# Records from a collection
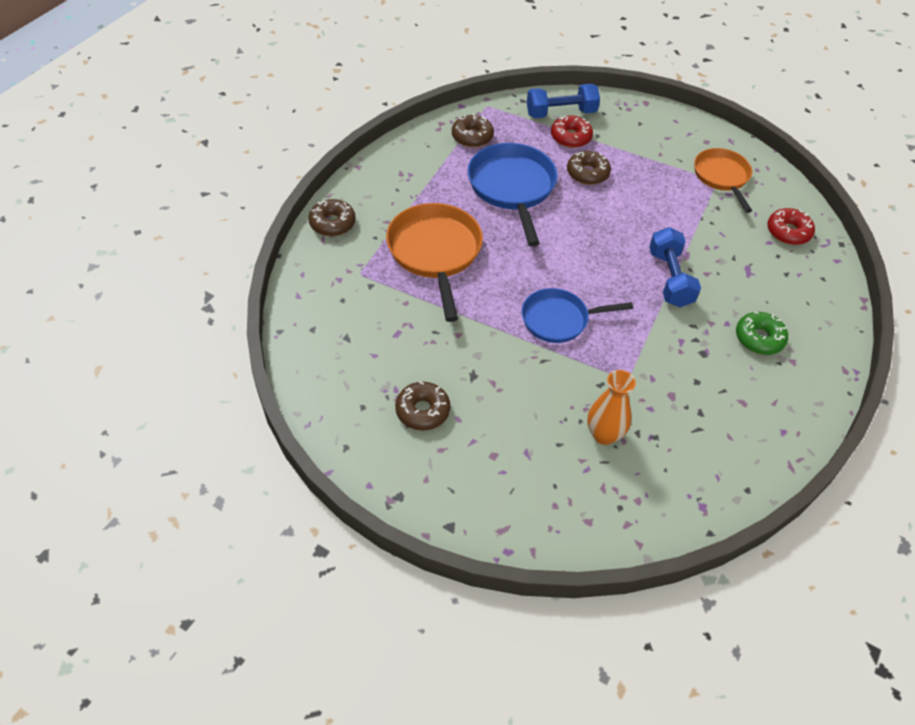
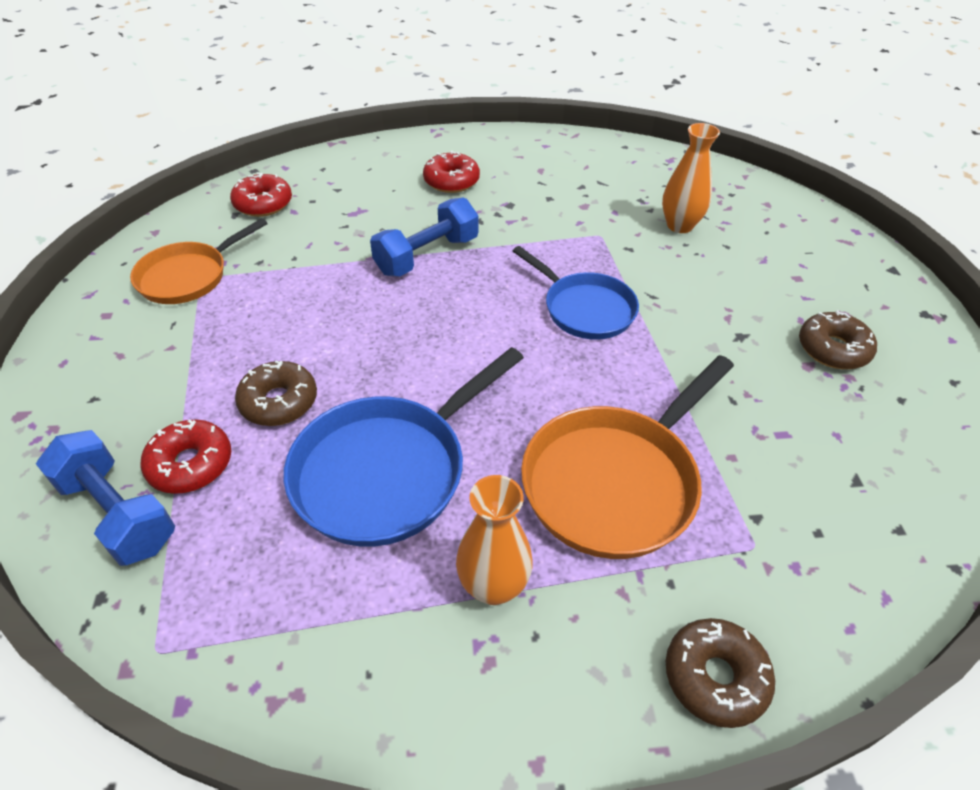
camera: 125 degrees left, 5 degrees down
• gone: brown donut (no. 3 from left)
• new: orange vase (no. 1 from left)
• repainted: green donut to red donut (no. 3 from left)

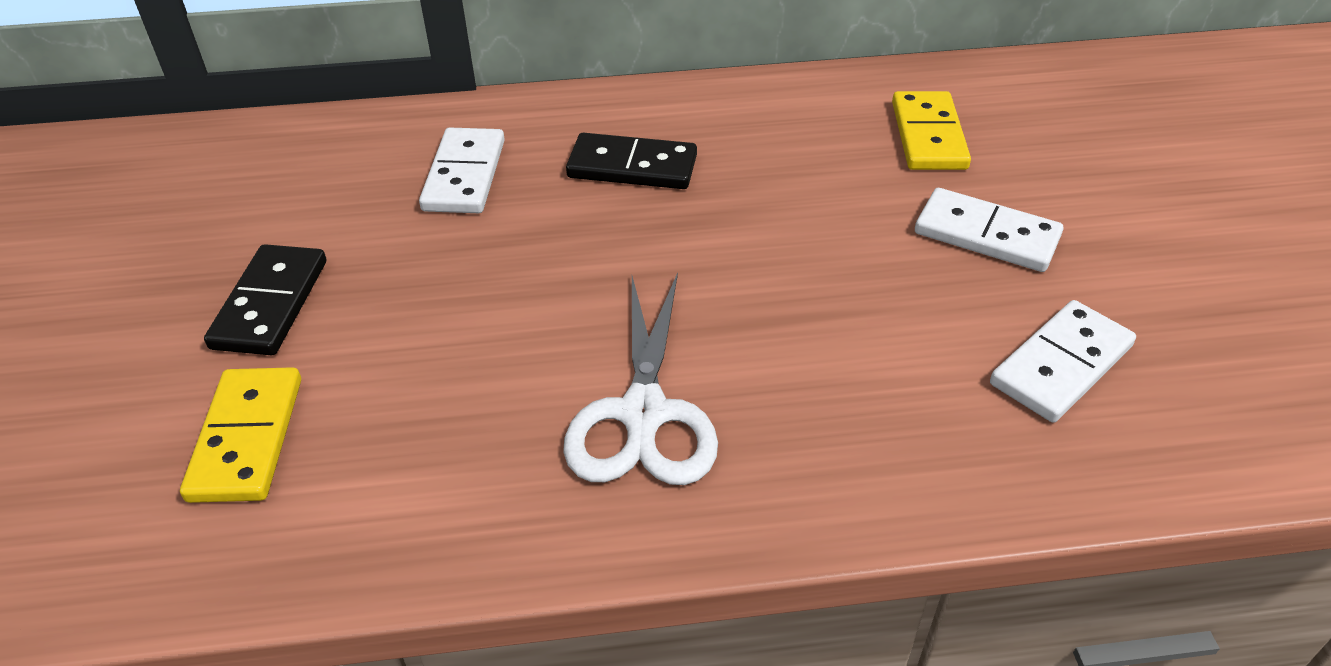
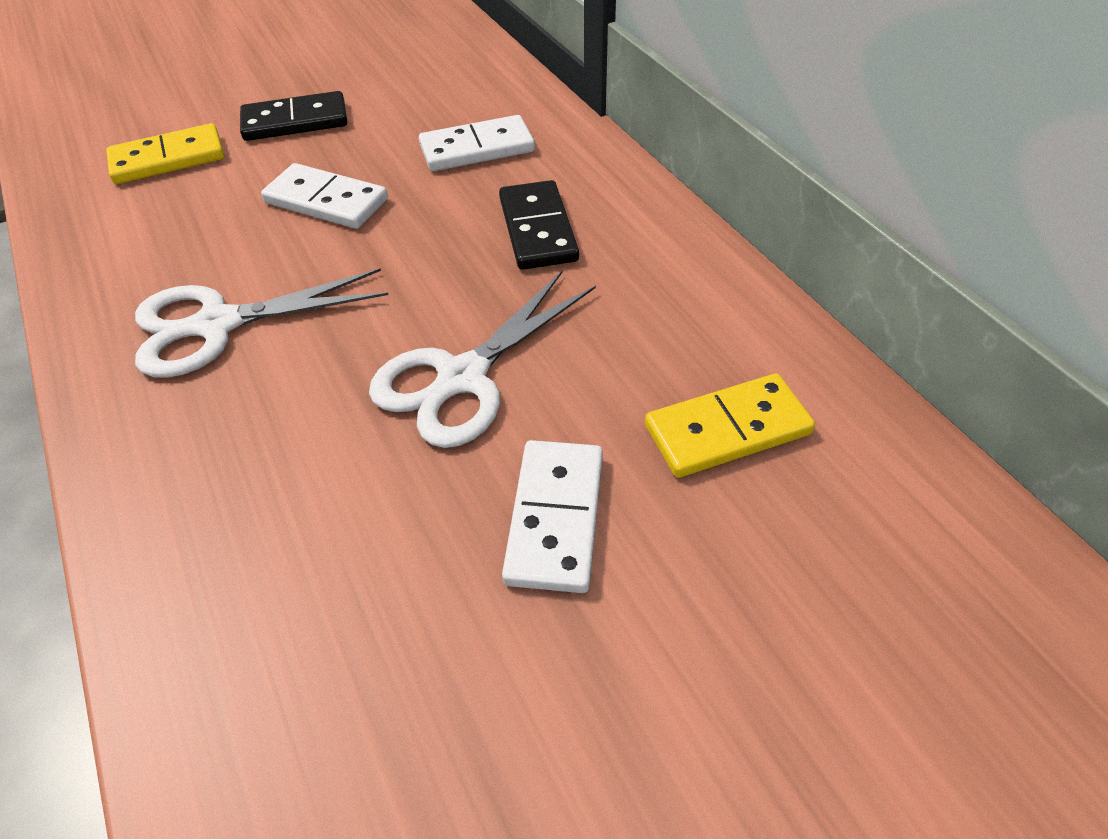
camera: 70 degrees right, 5 degrees up
• new: white scissors (no. 2 from left)
• shifted: white domino (no. 3 from left in the first image) to white domino (no. 1 from left)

# What you need to do
What you return must match, line for line, the records from the line containing "vase (no. 1 from left)" through their end, with both ends included and no pictures.

# Answer box
• new: orange vase (no. 1 from left)
• repainted: green donut to red donut (no. 3 from left)

camera: 70 degrees right, 5 degrees up
• new: white scissors (no. 2 from left)
• shifted: white domino (no. 3 from left in the first image) to white domino (no. 1 from left)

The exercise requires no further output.